§ GIVEN RECORDS:
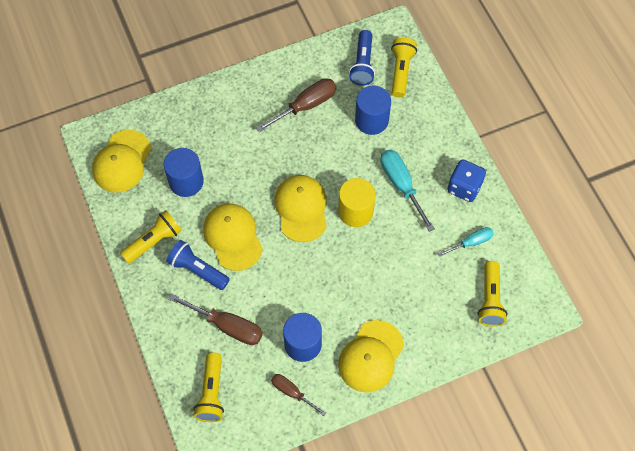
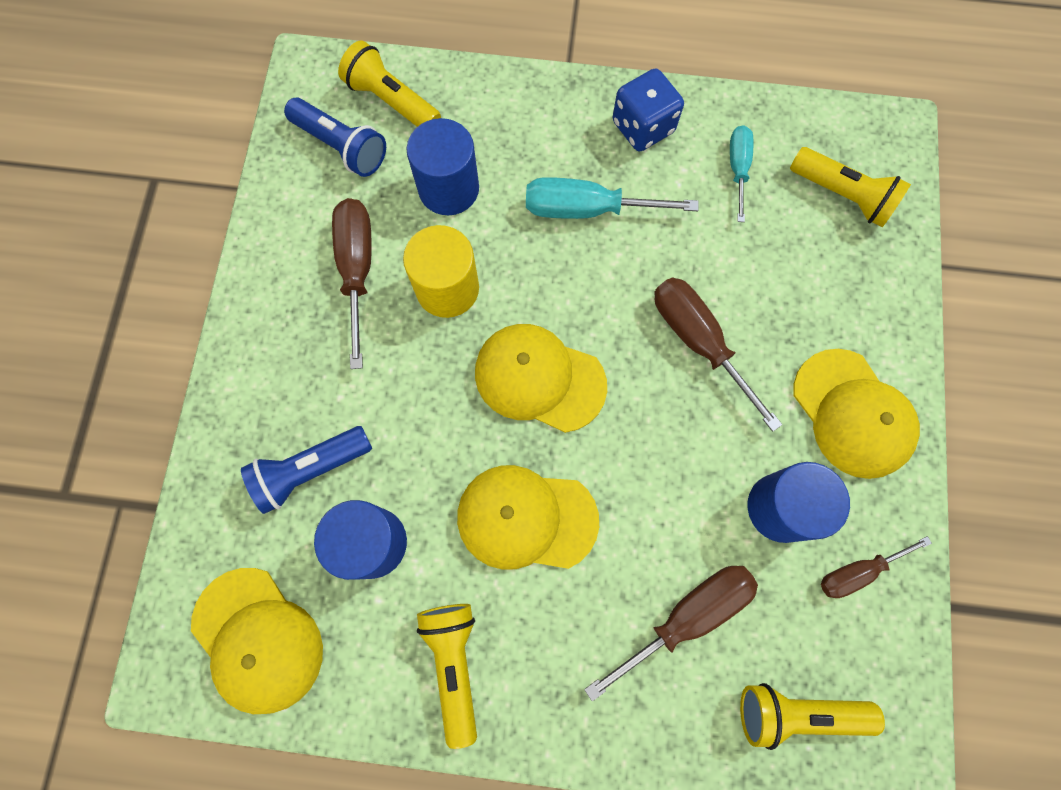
camera: 60 degrees left, 10 degrees up
(197, 269) = (553, 613): blue flashlight -> blue flashlight (310, 470)
(211, 393) = (796, 711): yellow flashlight -> yellow flashlight turned 150 degrees clockwise
(355, 211) = (593, 299): yellow cylinder -> yellow cylinder (447, 288)
(364, 269) = (699, 342): none -> brown screwdriver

§ TASK OBJECTIVE: Return all the records exactly. Skip the pictures.

§ RESULT:
camera: 60 degrees left, 10 degrees up
(197, 269) = (553, 613): blue flashlight -> blue flashlight (310, 470)
(211, 393) = (796, 711): yellow flashlight -> yellow flashlight turned 150 degrees clockwise
(355, 211) = (593, 299): yellow cylinder -> yellow cylinder (447, 288)
(364, 269) = (699, 342): none -> brown screwdriver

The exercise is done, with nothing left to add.